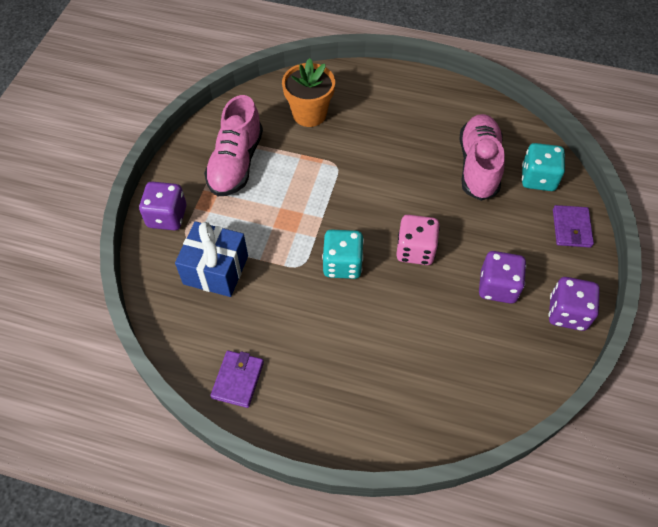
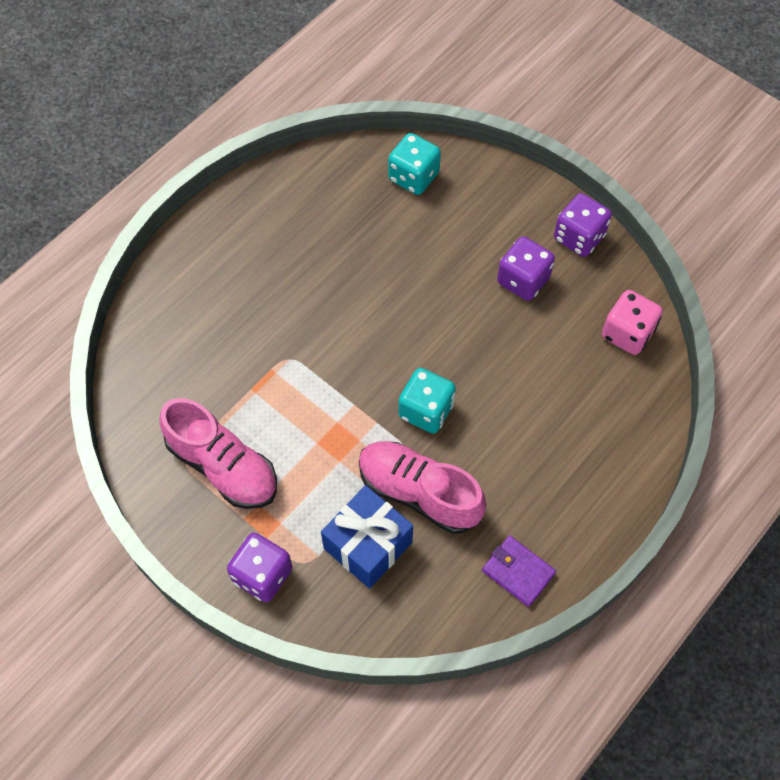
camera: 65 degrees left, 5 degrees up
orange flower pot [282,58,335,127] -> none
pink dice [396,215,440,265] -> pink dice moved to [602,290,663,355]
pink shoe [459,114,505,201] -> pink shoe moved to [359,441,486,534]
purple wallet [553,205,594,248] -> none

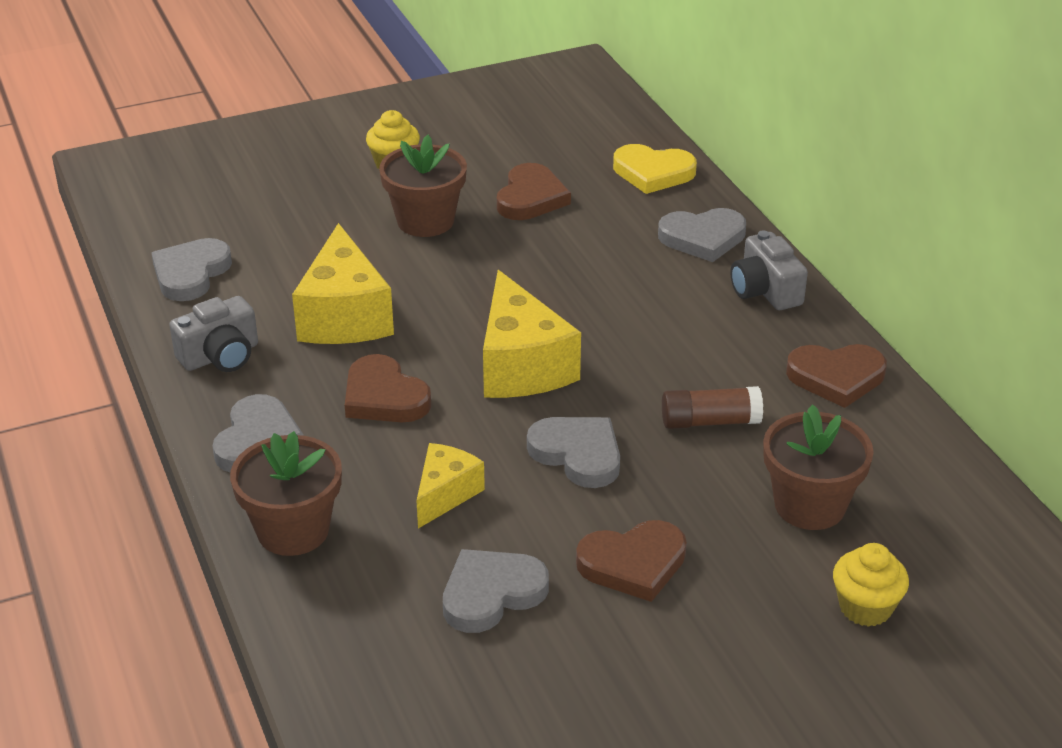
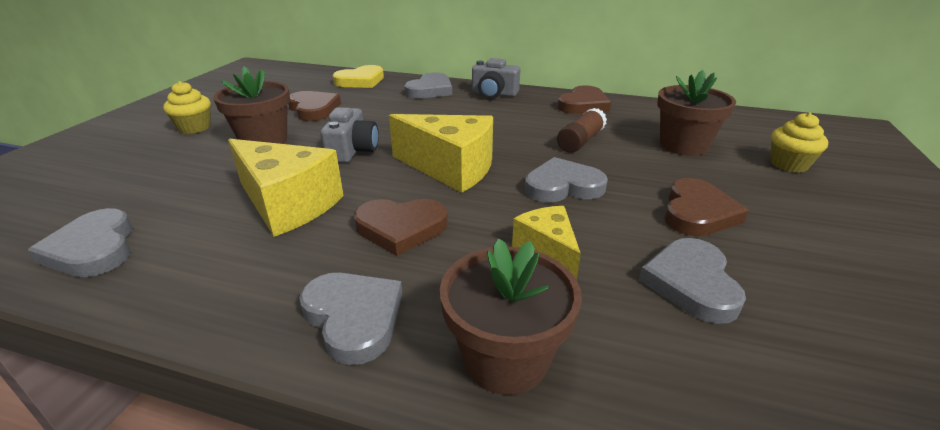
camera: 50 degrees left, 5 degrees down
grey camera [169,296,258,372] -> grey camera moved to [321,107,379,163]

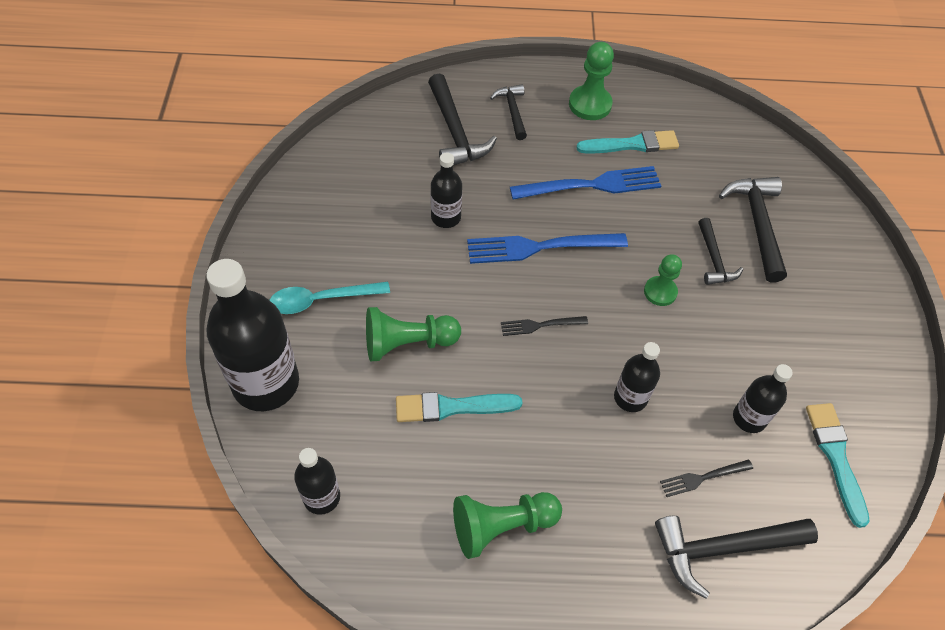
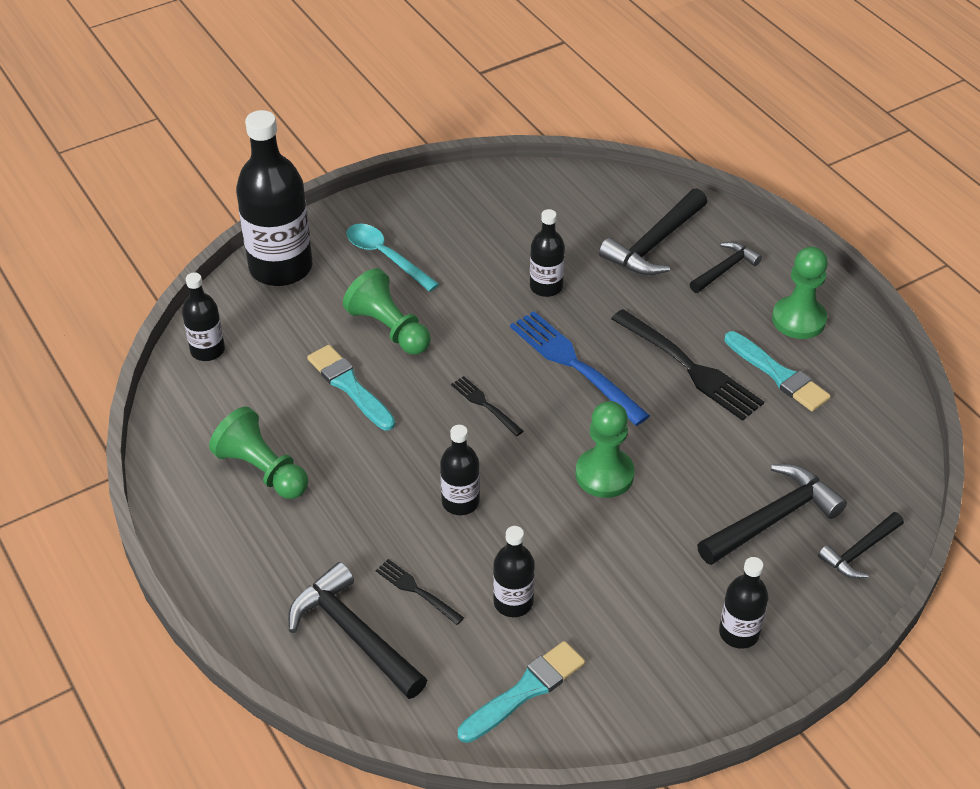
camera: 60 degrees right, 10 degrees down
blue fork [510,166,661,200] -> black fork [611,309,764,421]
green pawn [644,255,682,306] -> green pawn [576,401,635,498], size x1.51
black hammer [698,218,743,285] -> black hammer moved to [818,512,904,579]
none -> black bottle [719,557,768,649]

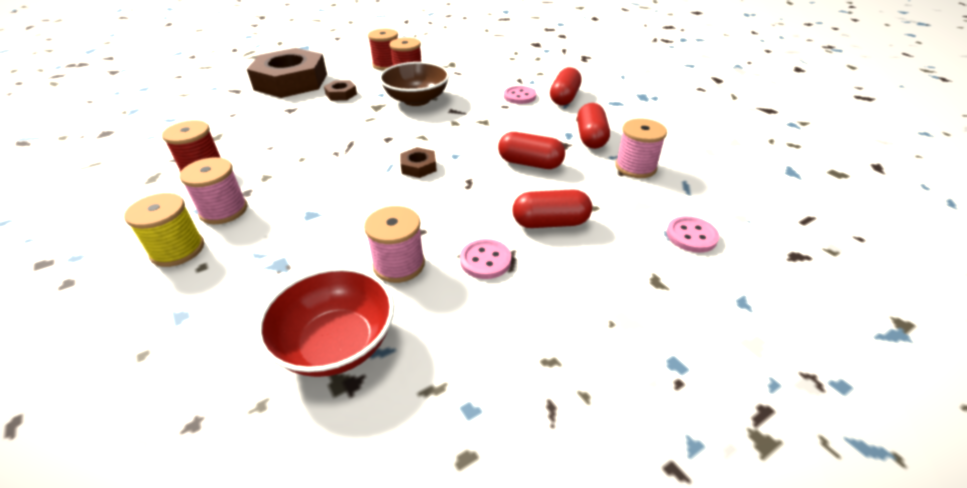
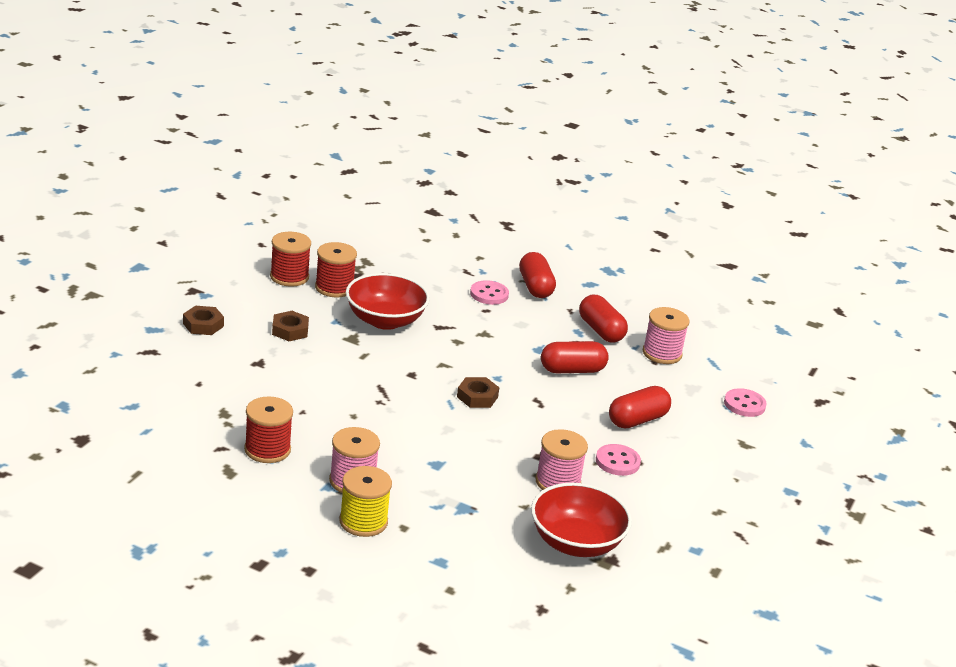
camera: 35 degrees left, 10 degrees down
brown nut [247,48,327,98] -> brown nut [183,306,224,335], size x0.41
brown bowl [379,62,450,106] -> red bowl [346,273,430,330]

▶ _Work to complete_
An exact transcription is requested of each line from the one that holds "pink dice [396,215,440,265]" to the end of the listing above, both boundary lines included; pictures are to be omitted.

▶ _Task response_
pink dice [396,215,440,265] -> pink dice moved to [602,290,663,355]
pink shoe [459,114,505,201] -> pink shoe moved to [359,441,486,534]
purple wallet [553,205,594,248] -> none

camera: 50 degrees left, 5 degrees down
grey camera [169,296,258,372] -> grey camera moved to [321,107,379,163]

camera: 60 degrees right, 10 degrees down
blue fork [510,166,661,200] -> black fork [611,309,764,421]
green pawn [644,255,682,306] -> green pawn [576,401,635,498], size x1.51
black hammer [698,218,743,285] -> black hammer moved to [818,512,904,579]
none -> black bottle [719,557,768,649]

camera: 35 degrees left, 10 degrees down
brown nut [247,48,327,98] -> brown nut [183,306,224,335], size x0.41
brown bowl [379,62,450,106] -> red bowl [346,273,430,330]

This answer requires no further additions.